Action item -
Every record must be repeated exactly; omit any pictures they contain.

(Version difference data)
***

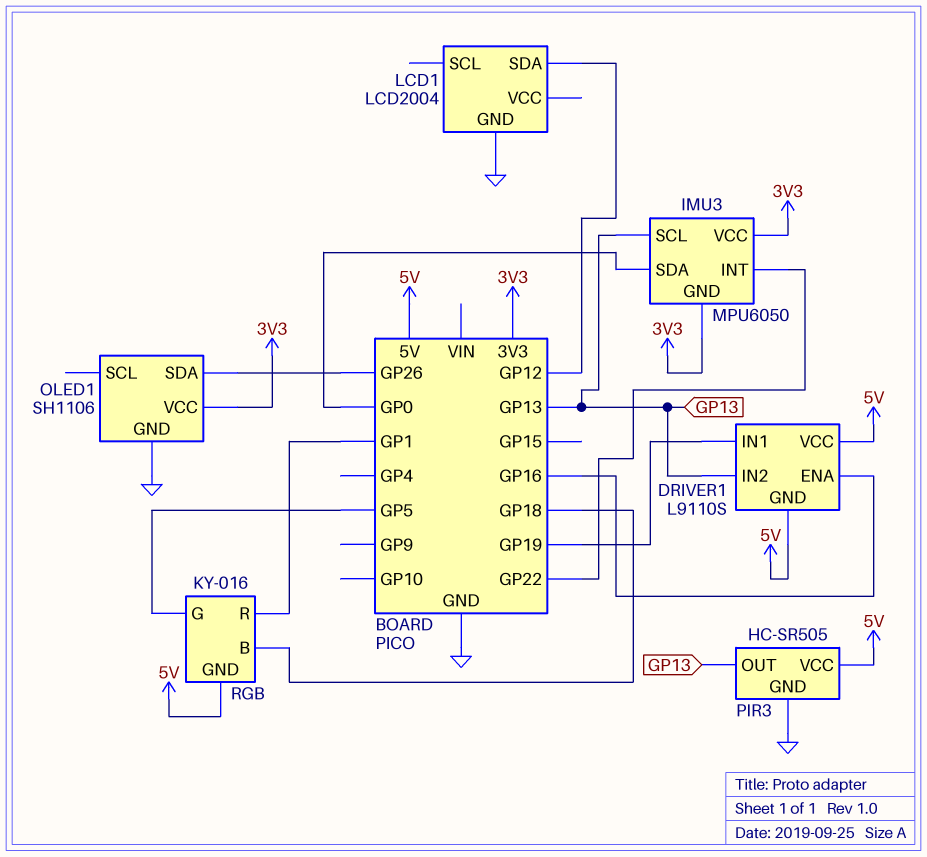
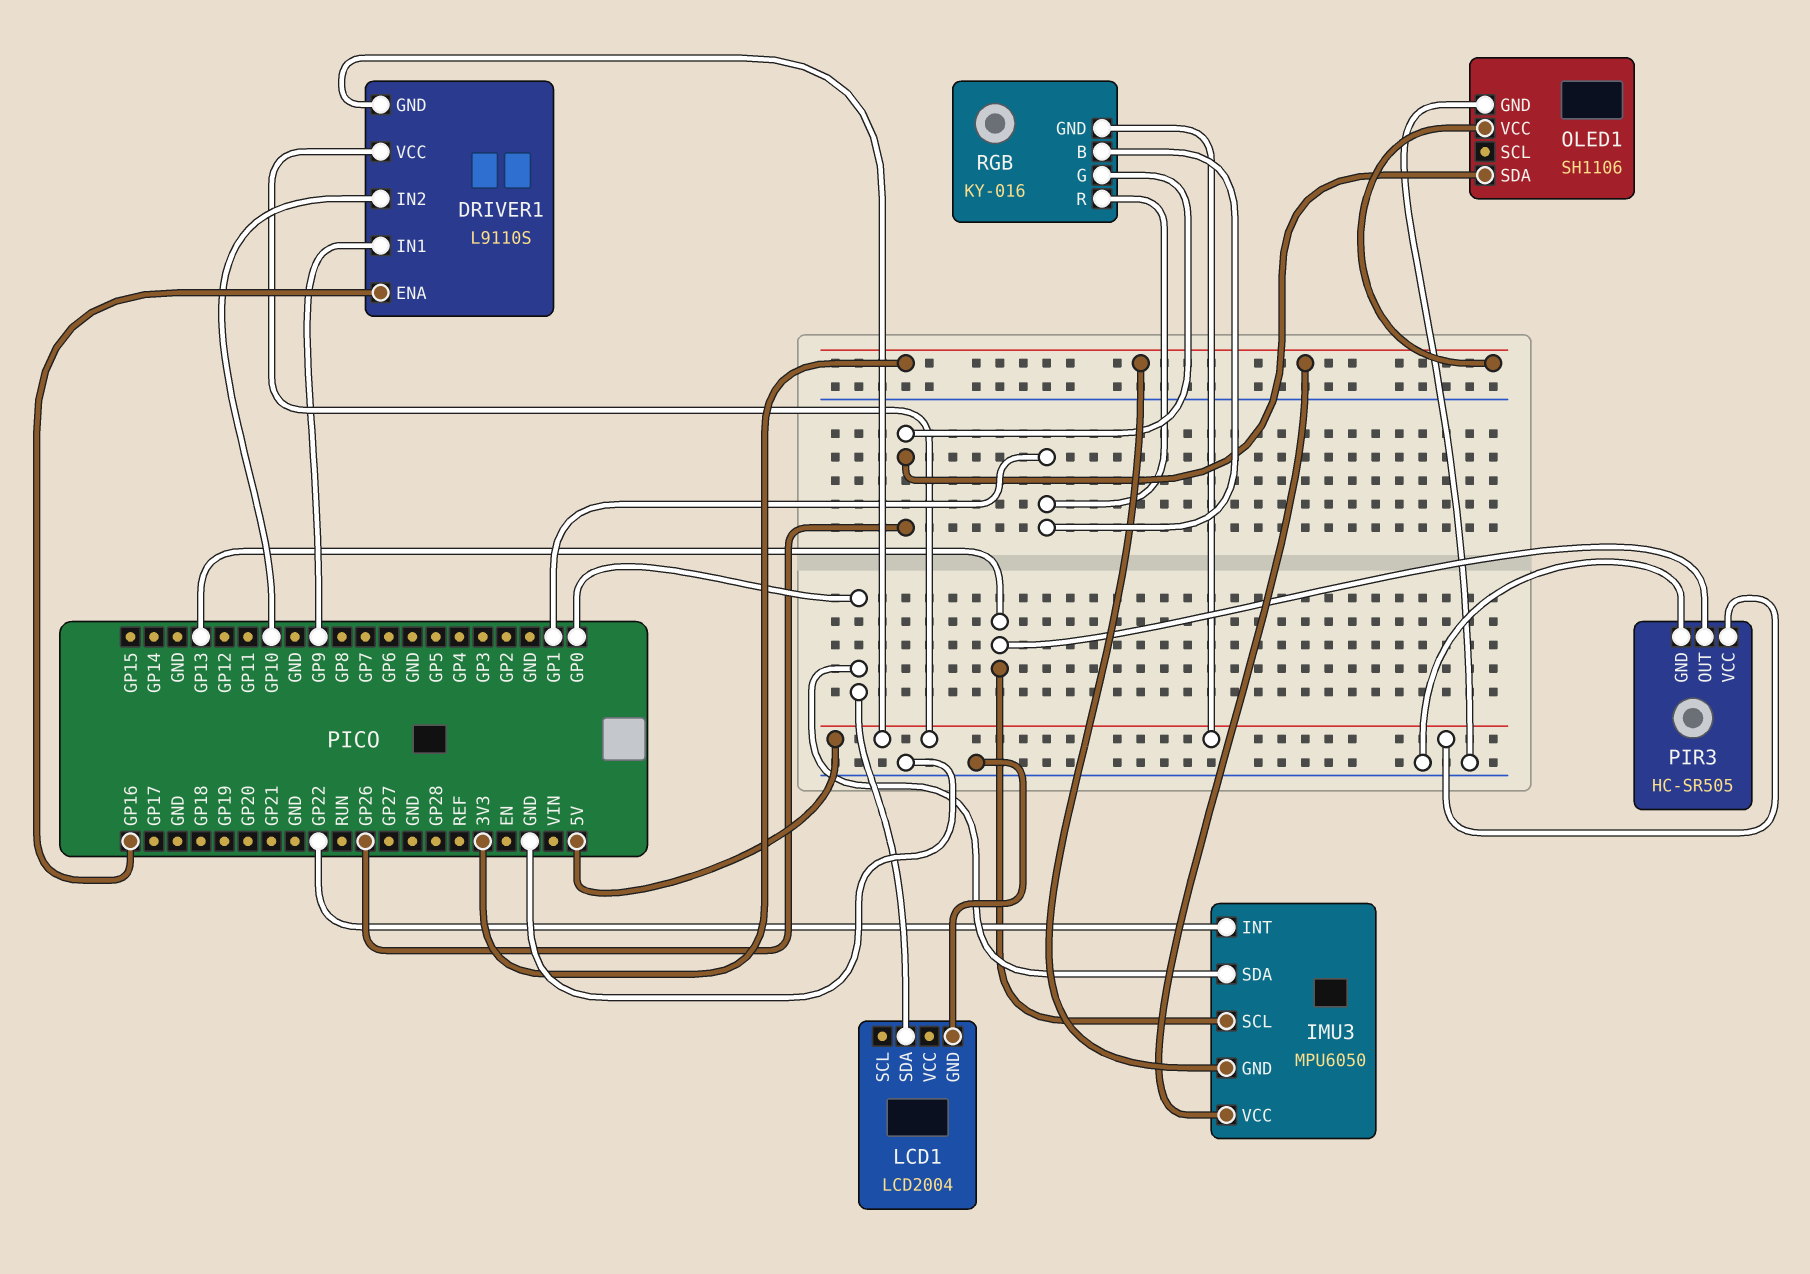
DRIVER1 pin IN1: GP19 -> GP9
DRIVER1 pin IN2: GP13 -> GP10
LCD1 pin SDA: GP12 -> GP0
RGB pin B: GP18 -> GP1
RGB pin G: GP5 -> GP26

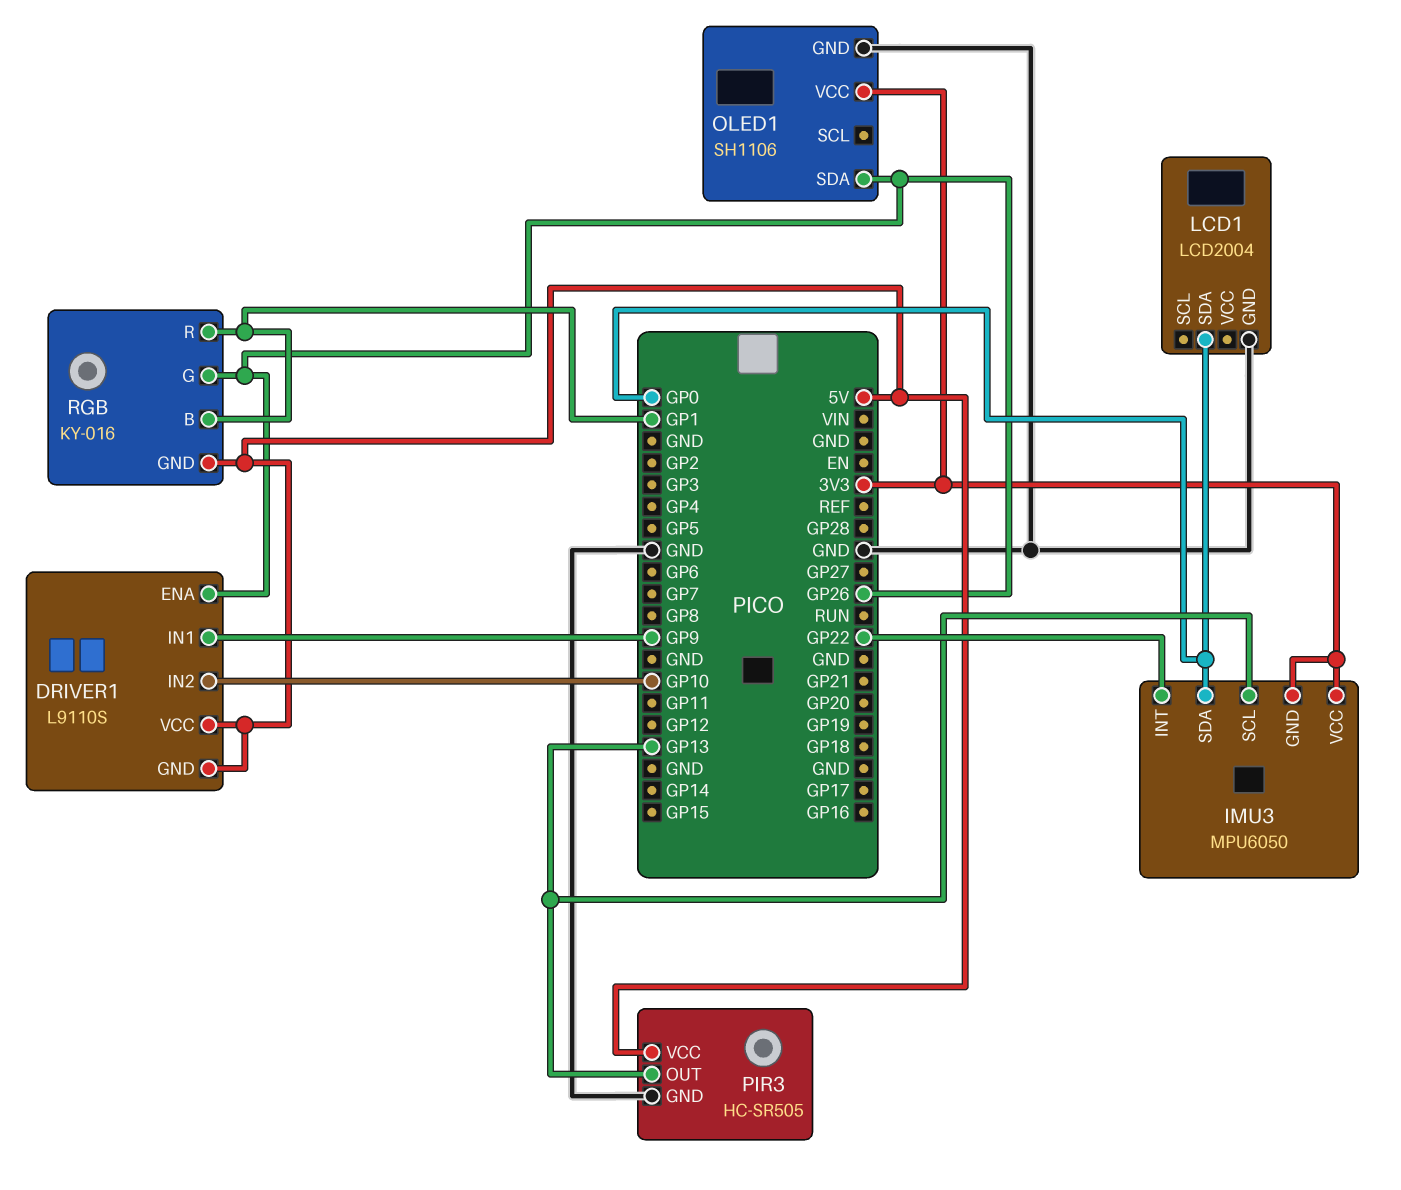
DRIVER1 pin ENA: GP16 -> GP26

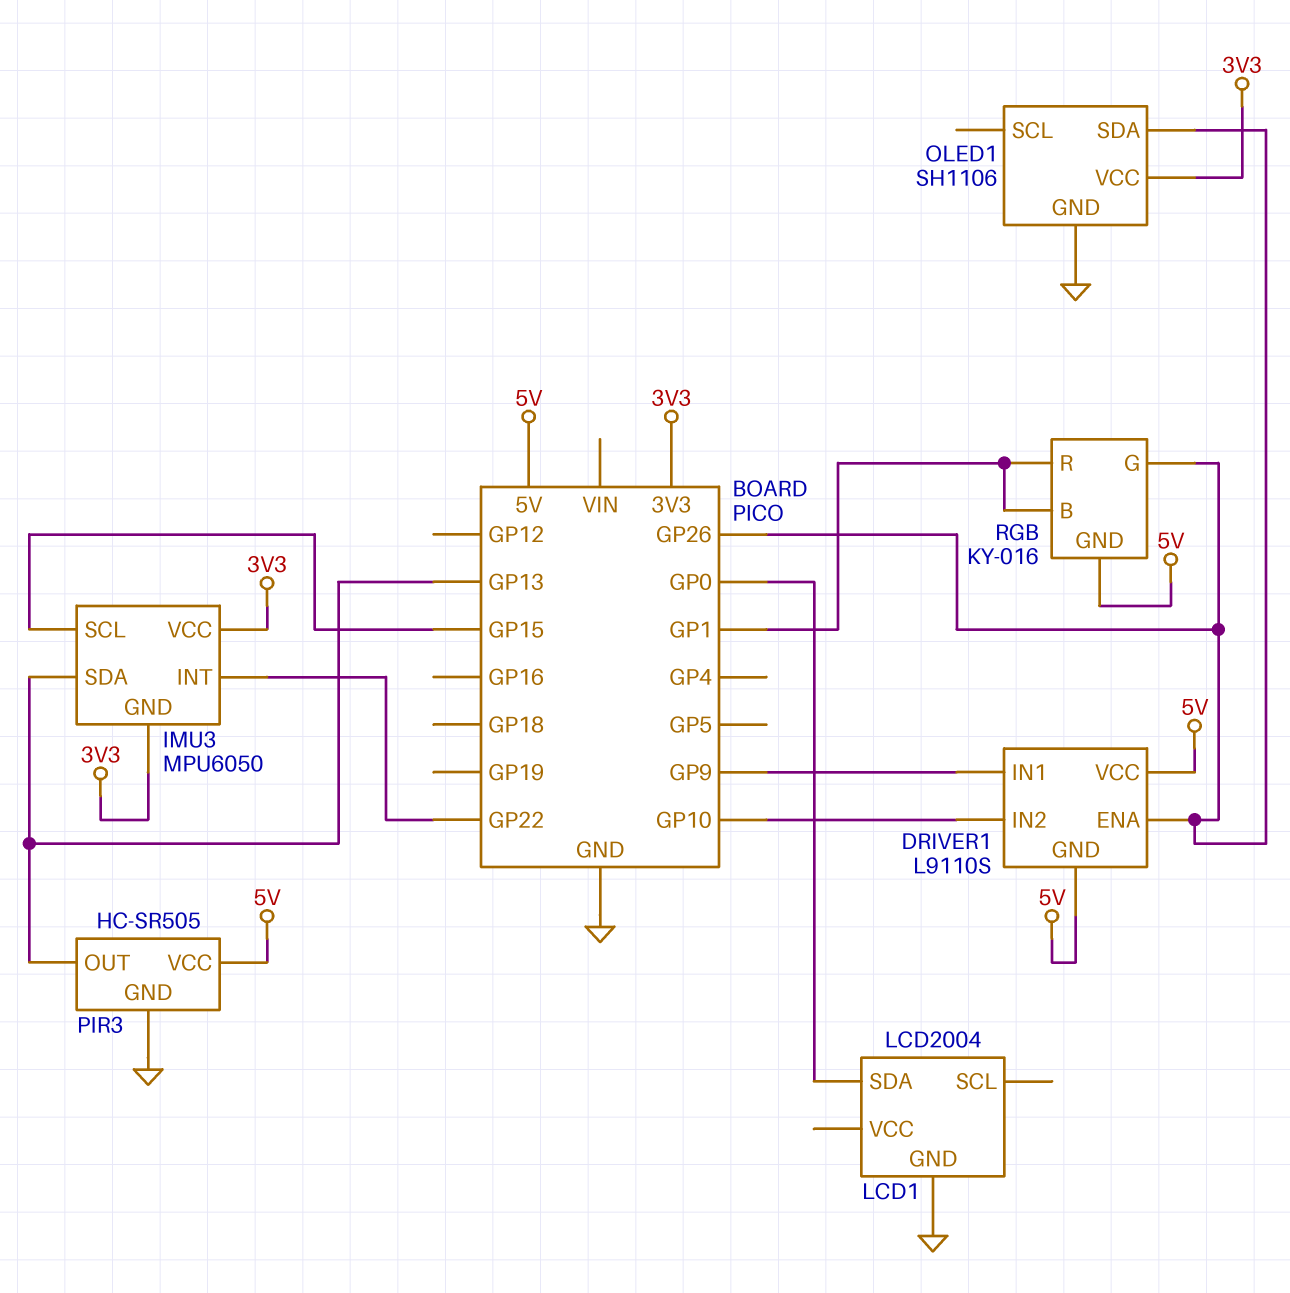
IMU3 pin SCL: GP13 -> GP15
IMU3 pin SDA: GP0 -> GP13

***

Response box -
DRIVER1 pin IN1: GP19 -> GP9
DRIVER1 pin IN2: GP13 -> GP10
LCD1 pin SDA: GP12 -> GP0
RGB pin B: GP18 -> GP1
RGB pin G: GP5 -> GP26

DRIVER1 pin ENA: GP16 -> GP26

IMU3 pin SCL: GP13 -> GP15
IMU3 pin SDA: GP0 -> GP13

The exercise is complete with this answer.